***** Provided records *****

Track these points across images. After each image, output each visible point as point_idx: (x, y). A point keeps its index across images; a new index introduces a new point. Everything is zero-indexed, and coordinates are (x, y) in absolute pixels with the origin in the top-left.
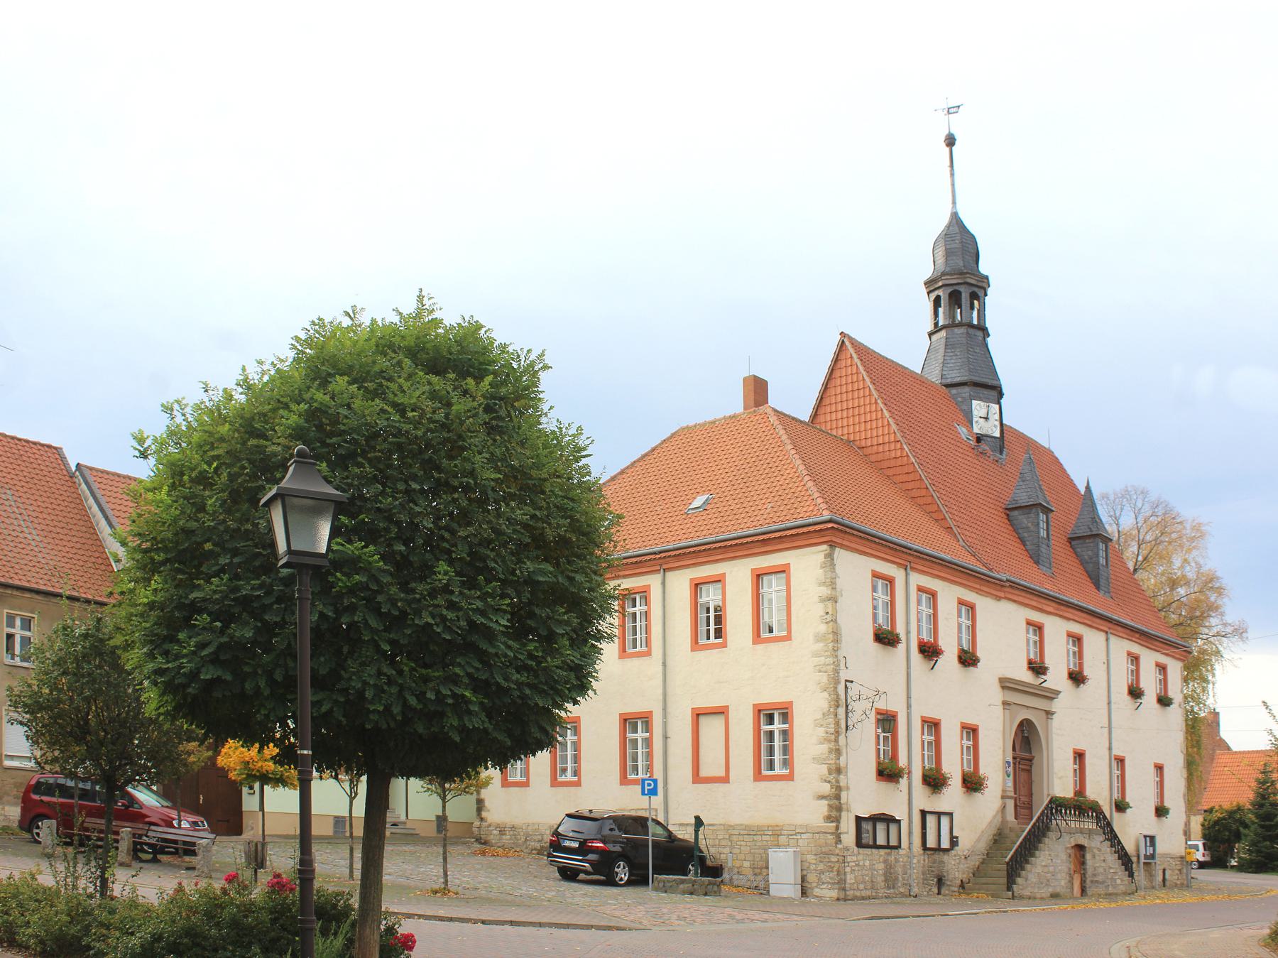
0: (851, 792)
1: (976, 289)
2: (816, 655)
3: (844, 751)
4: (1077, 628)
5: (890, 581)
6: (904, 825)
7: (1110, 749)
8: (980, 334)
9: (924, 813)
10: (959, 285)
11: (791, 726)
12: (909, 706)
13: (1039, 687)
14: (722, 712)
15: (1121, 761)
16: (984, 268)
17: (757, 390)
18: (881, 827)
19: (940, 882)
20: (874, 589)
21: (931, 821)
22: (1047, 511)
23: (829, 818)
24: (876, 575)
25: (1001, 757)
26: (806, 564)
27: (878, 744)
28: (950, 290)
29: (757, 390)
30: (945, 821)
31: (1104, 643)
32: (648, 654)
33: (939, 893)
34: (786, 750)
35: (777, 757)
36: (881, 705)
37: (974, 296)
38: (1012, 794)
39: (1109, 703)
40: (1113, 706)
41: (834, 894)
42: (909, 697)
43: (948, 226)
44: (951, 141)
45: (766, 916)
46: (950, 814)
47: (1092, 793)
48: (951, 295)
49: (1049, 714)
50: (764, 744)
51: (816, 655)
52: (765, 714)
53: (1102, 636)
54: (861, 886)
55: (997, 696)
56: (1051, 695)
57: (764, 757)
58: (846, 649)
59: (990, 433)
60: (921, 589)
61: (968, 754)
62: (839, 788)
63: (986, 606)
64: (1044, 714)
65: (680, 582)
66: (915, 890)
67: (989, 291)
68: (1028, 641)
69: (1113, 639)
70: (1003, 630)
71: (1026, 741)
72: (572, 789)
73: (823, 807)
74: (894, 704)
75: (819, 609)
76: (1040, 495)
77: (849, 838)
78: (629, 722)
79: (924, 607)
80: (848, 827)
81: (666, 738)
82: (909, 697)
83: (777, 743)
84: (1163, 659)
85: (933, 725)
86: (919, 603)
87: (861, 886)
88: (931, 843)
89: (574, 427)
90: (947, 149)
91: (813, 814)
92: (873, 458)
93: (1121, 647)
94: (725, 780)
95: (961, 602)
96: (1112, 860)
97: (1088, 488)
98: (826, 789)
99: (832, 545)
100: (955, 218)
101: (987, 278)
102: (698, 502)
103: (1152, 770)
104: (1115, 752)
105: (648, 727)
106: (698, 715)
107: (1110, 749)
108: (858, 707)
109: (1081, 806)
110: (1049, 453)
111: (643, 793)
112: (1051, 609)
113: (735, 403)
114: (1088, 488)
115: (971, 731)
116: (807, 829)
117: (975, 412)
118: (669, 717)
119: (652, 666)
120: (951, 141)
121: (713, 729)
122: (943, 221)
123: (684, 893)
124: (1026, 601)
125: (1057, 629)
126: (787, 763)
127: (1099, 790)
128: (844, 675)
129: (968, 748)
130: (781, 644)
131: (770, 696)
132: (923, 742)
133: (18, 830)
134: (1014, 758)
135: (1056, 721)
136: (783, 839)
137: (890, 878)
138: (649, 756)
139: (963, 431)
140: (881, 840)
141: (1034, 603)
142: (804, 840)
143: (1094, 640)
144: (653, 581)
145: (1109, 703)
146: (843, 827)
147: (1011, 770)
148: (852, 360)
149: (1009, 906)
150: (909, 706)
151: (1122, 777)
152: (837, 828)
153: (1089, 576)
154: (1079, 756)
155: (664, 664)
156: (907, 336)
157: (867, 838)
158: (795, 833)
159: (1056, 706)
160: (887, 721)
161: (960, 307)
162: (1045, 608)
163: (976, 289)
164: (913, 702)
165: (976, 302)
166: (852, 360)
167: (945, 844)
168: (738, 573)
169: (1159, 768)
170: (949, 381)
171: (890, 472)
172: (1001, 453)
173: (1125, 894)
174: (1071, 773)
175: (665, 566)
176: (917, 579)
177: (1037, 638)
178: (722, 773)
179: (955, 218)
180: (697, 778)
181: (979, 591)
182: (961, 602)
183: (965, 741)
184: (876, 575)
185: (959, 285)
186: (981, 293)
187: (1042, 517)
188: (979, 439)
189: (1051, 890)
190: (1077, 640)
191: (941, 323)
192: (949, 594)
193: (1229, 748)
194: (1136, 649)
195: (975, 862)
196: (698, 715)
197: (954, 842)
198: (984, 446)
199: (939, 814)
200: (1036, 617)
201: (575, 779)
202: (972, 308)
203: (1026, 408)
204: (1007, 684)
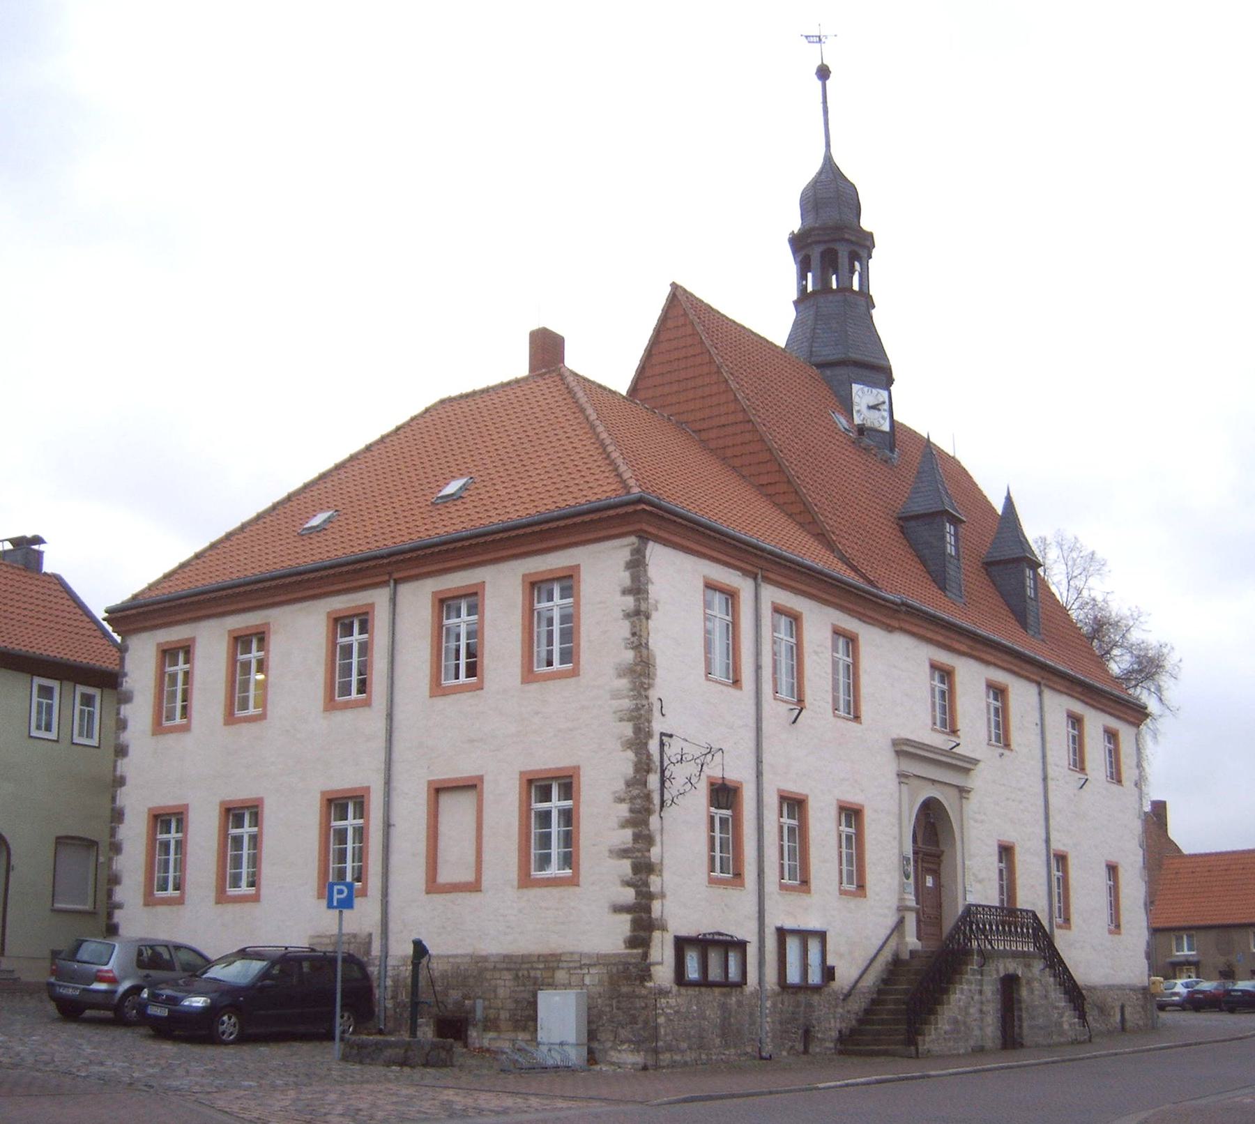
0: (667, 902)
1: (856, 248)
2: (616, 695)
3: (658, 838)
4: (1000, 677)
5: (731, 595)
6: (752, 951)
7: (1048, 841)
8: (862, 301)
9: (782, 933)
10: (832, 236)
11: (577, 804)
12: (759, 774)
13: (949, 753)
14: (471, 786)
15: (1062, 859)
16: (866, 223)
17: (547, 348)
18: (714, 958)
19: (807, 1035)
20: (707, 605)
21: (793, 945)
22: (955, 521)
23: (632, 942)
24: (710, 586)
25: (896, 851)
26: (601, 568)
27: (712, 829)
28: (821, 248)
29: (547, 348)
30: (814, 947)
31: (1035, 698)
32: (367, 703)
33: (806, 1051)
34: (569, 839)
35: (555, 850)
36: (714, 770)
37: (854, 256)
38: (913, 904)
39: (1045, 779)
40: (1051, 784)
41: (638, 1059)
42: (759, 761)
43: (820, 173)
44: (823, 73)
45: (509, 1102)
46: (822, 936)
47: (1025, 900)
48: (823, 254)
49: (963, 791)
50: (535, 831)
51: (616, 695)
52: (538, 785)
53: (1032, 690)
54: (684, 1045)
55: (888, 766)
56: (965, 766)
57: (534, 852)
58: (664, 685)
59: (876, 425)
60: (778, 610)
61: (849, 846)
62: (650, 896)
63: (872, 639)
64: (955, 792)
65: (417, 599)
66: (768, 1049)
67: (875, 253)
68: (933, 690)
69: (1048, 694)
70: (897, 670)
71: (932, 832)
72: (248, 907)
73: (623, 925)
74: (738, 771)
75: (624, 629)
76: (946, 500)
77: (663, 974)
78: (337, 804)
79: (783, 635)
80: (662, 952)
81: (388, 825)
82: (759, 761)
83: (555, 829)
84: (1113, 723)
85: (794, 805)
86: (775, 628)
87: (684, 1045)
88: (793, 976)
89: (615, 703)
90: (819, 83)
91: (607, 936)
92: (712, 445)
93: (1059, 705)
94: (474, 887)
95: (837, 632)
96: (1058, 997)
97: (1009, 502)
98: (628, 895)
99: (644, 537)
100: (829, 162)
101: (871, 235)
102: (452, 488)
103: (1103, 872)
104: (1056, 846)
105: (361, 811)
106: (439, 790)
107: (1048, 841)
108: (679, 774)
109: (1010, 916)
110: (952, 462)
111: (330, 906)
112: (964, 648)
113: (518, 365)
114: (1009, 502)
115: (851, 814)
116: (601, 960)
117: (856, 399)
118: (394, 795)
119: (371, 721)
120: (823, 73)
121: (457, 811)
122: (814, 166)
123: (388, 1063)
124: (930, 634)
125: (972, 677)
126: (569, 860)
127: (1032, 895)
128: (658, 726)
129: (849, 838)
130: (564, 682)
131: (547, 759)
132: (781, 828)
133: (675, 989)
134: (915, 853)
135: (973, 804)
136: (561, 975)
137: (728, 1032)
138: (361, 855)
139: (842, 421)
140: (714, 973)
141: (940, 639)
142: (592, 978)
143: (1022, 694)
144: (379, 598)
145: (1045, 779)
146: (655, 955)
147: (911, 869)
148: (685, 327)
149: (912, 1068)
150: (759, 774)
151: (1064, 882)
152: (645, 955)
153: (1013, 612)
154: (1006, 852)
155: (390, 716)
156: (764, 300)
157: (693, 972)
158: (582, 963)
159: (978, 781)
160: (724, 794)
161: (836, 272)
162: (957, 646)
163: (856, 248)
164: (766, 768)
165: (857, 265)
166: (685, 327)
167: (815, 977)
168: (503, 585)
169: (1112, 869)
170: (820, 360)
171: (737, 462)
172: (892, 451)
173: (1075, 1042)
174: (996, 876)
175: (396, 575)
176: (772, 595)
177: (945, 687)
178: (468, 876)
179: (829, 162)
180: (433, 886)
181: (862, 617)
182: (837, 632)
183: (843, 828)
184: (710, 586)
185: (832, 236)
186: (864, 254)
187: (949, 528)
188: (861, 430)
189: (972, 1043)
190: (998, 692)
191: (810, 289)
192: (819, 621)
193: (1178, 850)
194: (1078, 707)
195: (857, 1005)
196: (439, 790)
197: (829, 973)
198: (866, 441)
199: (804, 935)
200: (944, 658)
201: (252, 890)
202: (852, 271)
203: (929, 397)
204: (904, 749)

*****

> Job
Return the stretch of the data from its first line through the line containing "50: (764, 744)", both ends included, copied verbatim. Leave the pictures out of your answer.

> Reply to the task
Track these points across images. After each image, output each visible point as point_idx: (x, y). A point keeps its index across images; a new index introduces a new point. Everything is zero-indexed, and coordinates are (x, y) in absolute pixels with the origin in the top-left.
0: (851, 792)
1: (976, 289)
2: (816, 655)
3: (844, 751)
4: (1077, 628)
5: (890, 581)
6: (904, 825)
7: (1110, 749)
8: (980, 334)
9: (924, 813)
10: (959, 285)
11: (791, 726)
12: (909, 706)
13: (1039, 687)
14: (722, 712)
15: (1121, 761)
16: (984, 268)
17: (757, 390)
18: (881, 827)
19: (940, 882)
20: (874, 589)
21: (931, 821)
22: (1047, 511)
23: (829, 818)
24: (876, 575)
25: (1001, 757)
26: (806, 564)
27: (878, 744)
28: (950, 290)
29: (757, 390)
30: (945, 821)
31: (1104, 643)
32: (648, 654)
33: (939, 893)
34: (786, 750)
35: (777, 757)
36: (881, 705)
37: (974, 296)
38: (1012, 794)
39: (1109, 703)
40: (1113, 706)
41: (834, 894)
42: (909, 697)
43: (948, 226)
44: (951, 141)
45: (766, 916)
46: (950, 814)
47: (1092, 793)
48: (951, 295)
49: (1049, 714)
50: (764, 744)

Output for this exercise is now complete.